Edit difference data:
···
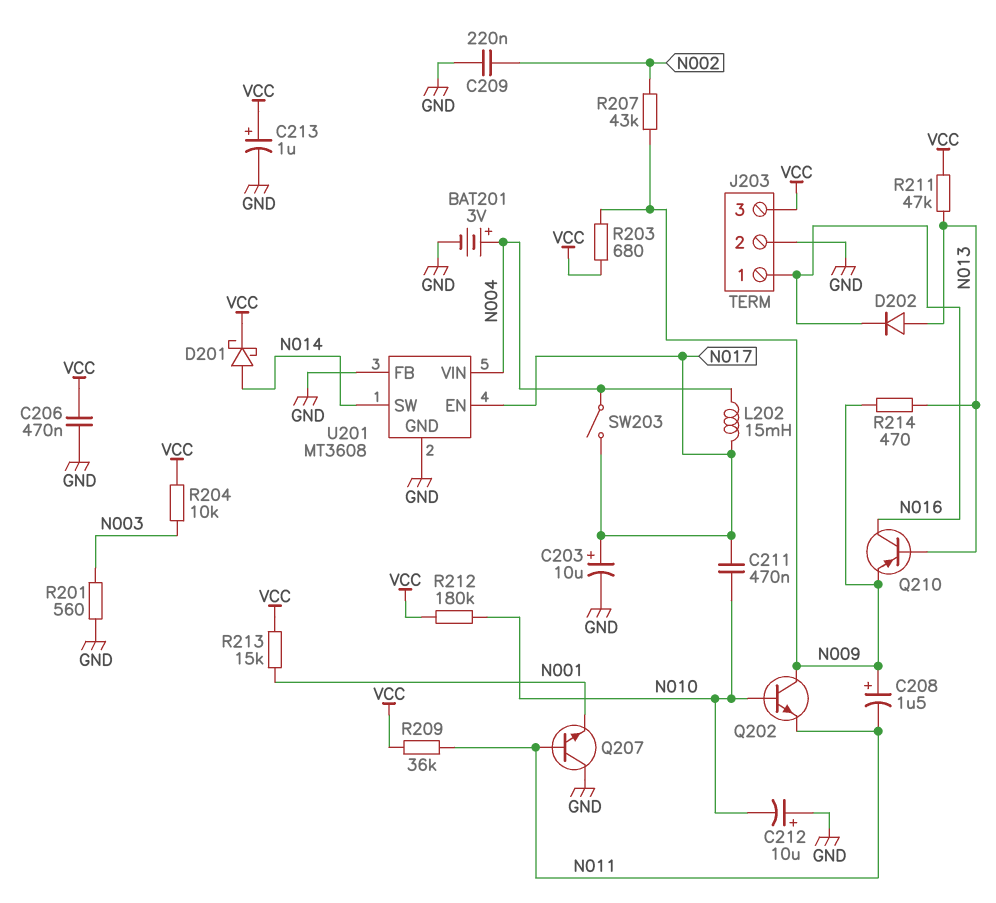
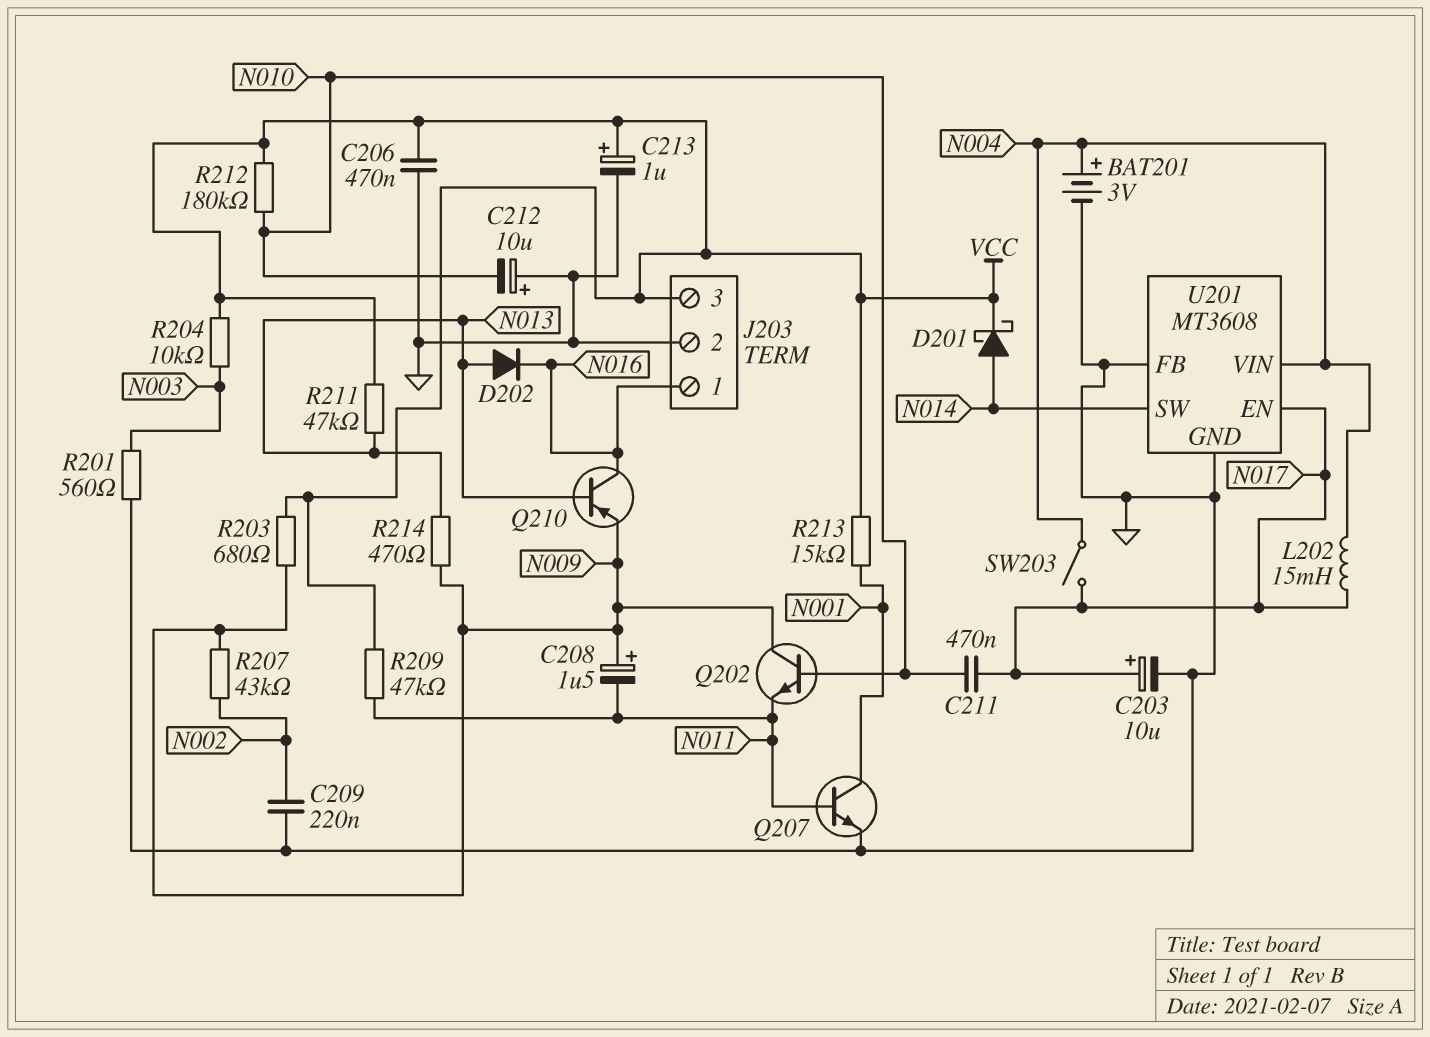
Q207: NPN (B N011, C GND, E N001) -> NPN (B N011, C N001, E GND)
R209: 36k (N011, VCC) -> 47k (N011, VCC)

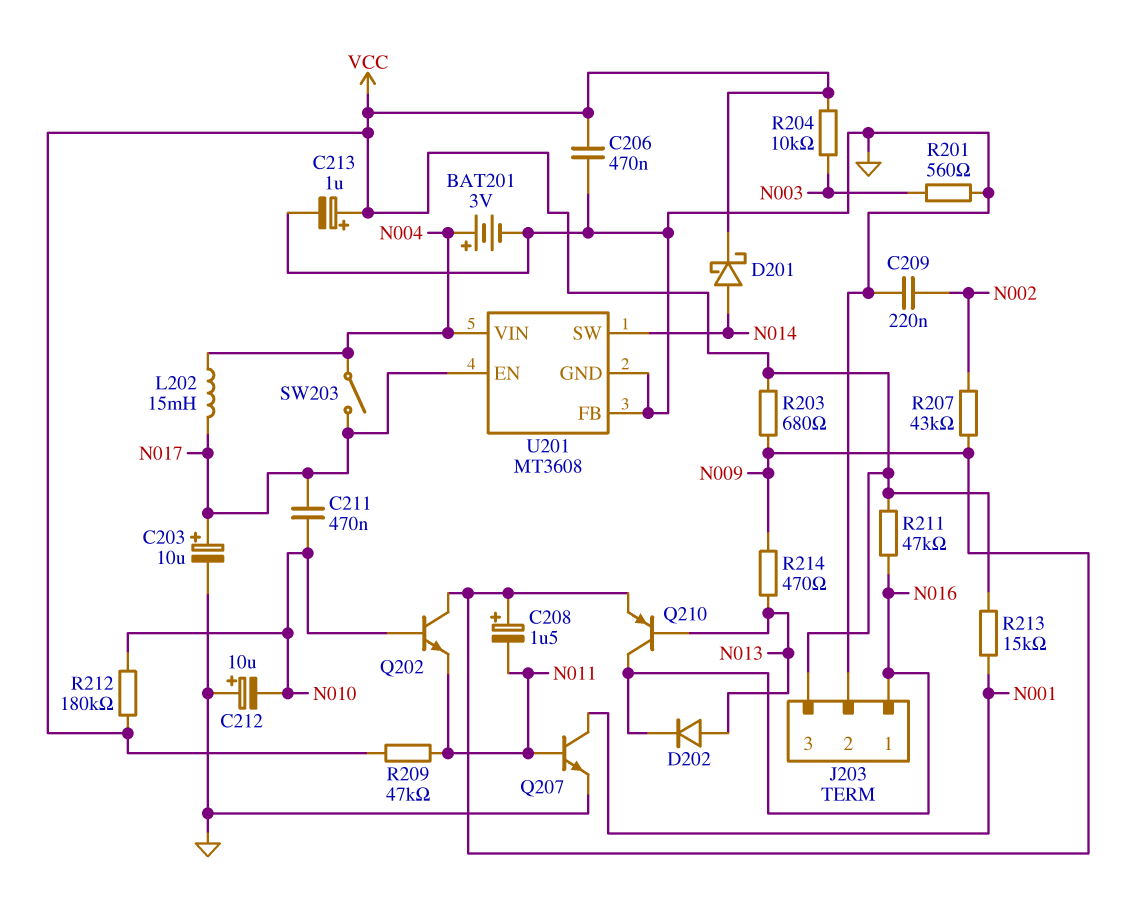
R211: 47k (N013, VCC) -> 47k (N016, VCC)

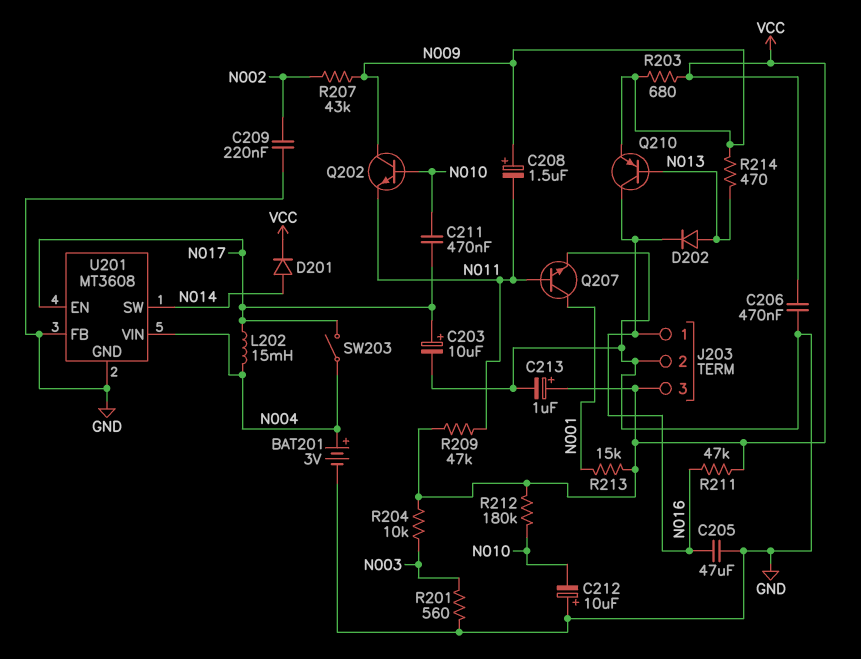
C205: none -> 47uF (GND, N016)
D201: schottky (A N014, K VCC) -> diode (A N014, K VCC)

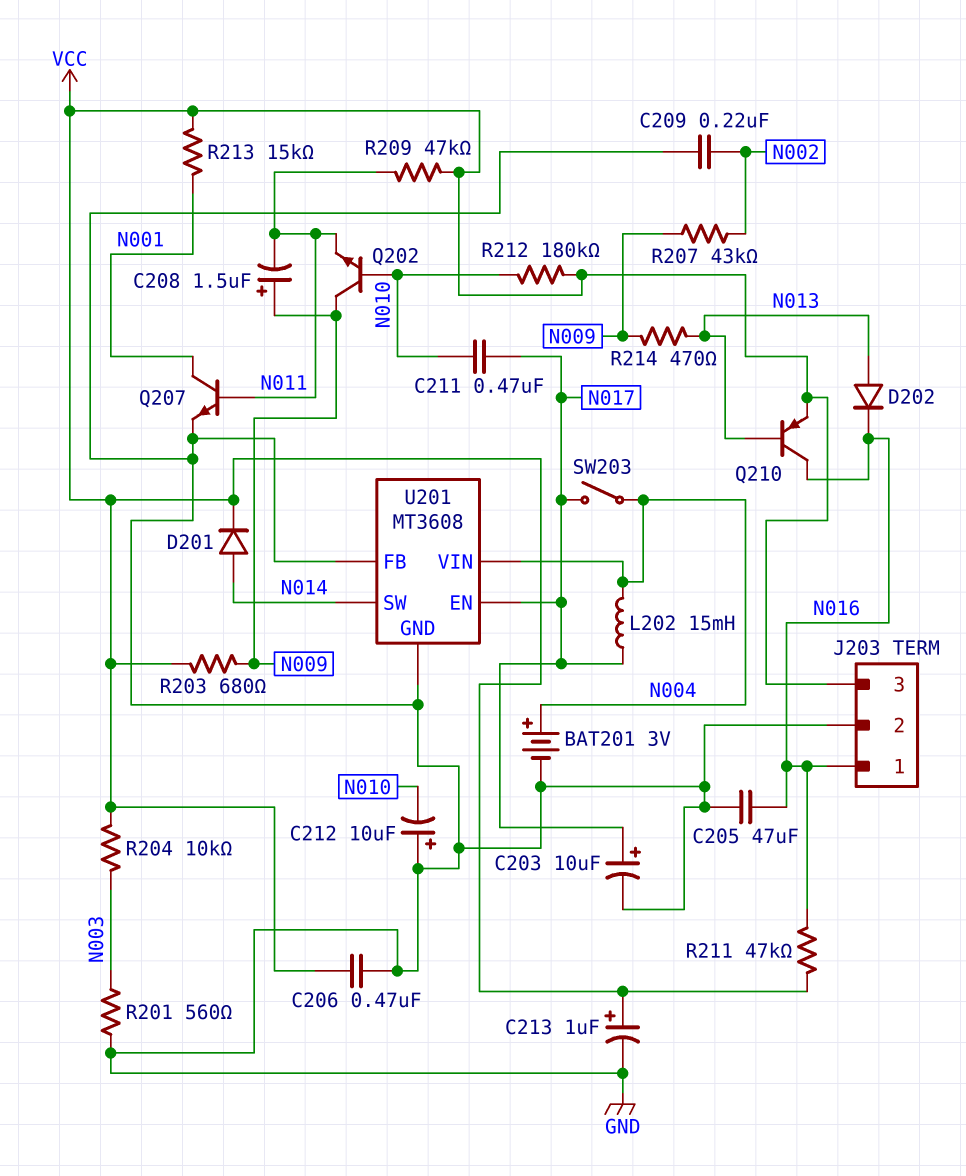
Q210: PNP (B N013, C N016, E N009) -> PNP (B N013, C N016, E VCC)

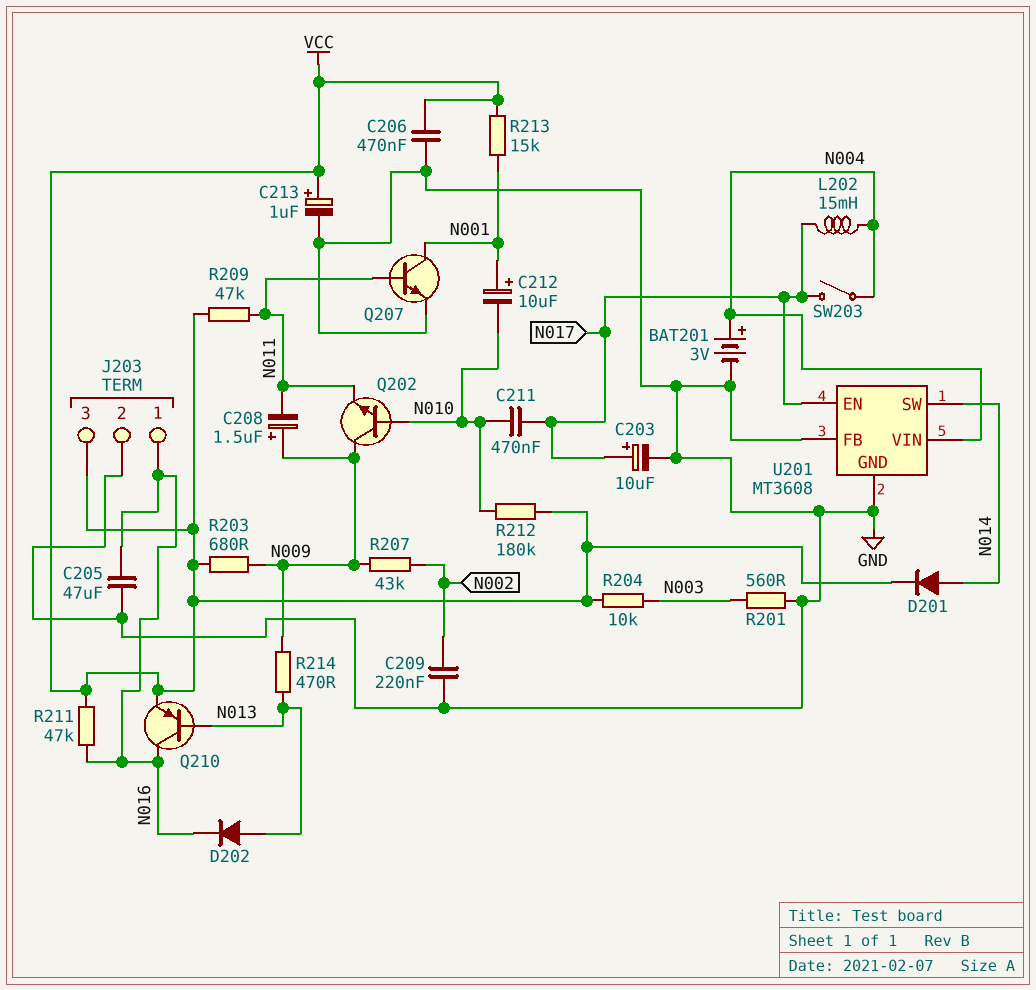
C212: 10uF (plus GND, minus N010) -> 10uF (plus N001, minus N010)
···
* Your task
Drop the pictures and reproduce the rest of the data above exactly.

* Task output
Q207: NPN (B N011, C GND, E N001) -> NPN (B N011, C N001, E GND)
R209: 36k (N011, VCC) -> 47k (N011, VCC)

R211: 47k (N013, VCC) -> 47k (N016, VCC)

C205: none -> 47uF (GND, N016)
D201: schottky (A N014, K VCC) -> diode (A N014, K VCC)

Q210: PNP (B N013, C N016, E N009) -> PNP (B N013, C N016, E VCC)

C212: 10uF (plus GND, minus N010) -> 10uF (plus N001, minus N010)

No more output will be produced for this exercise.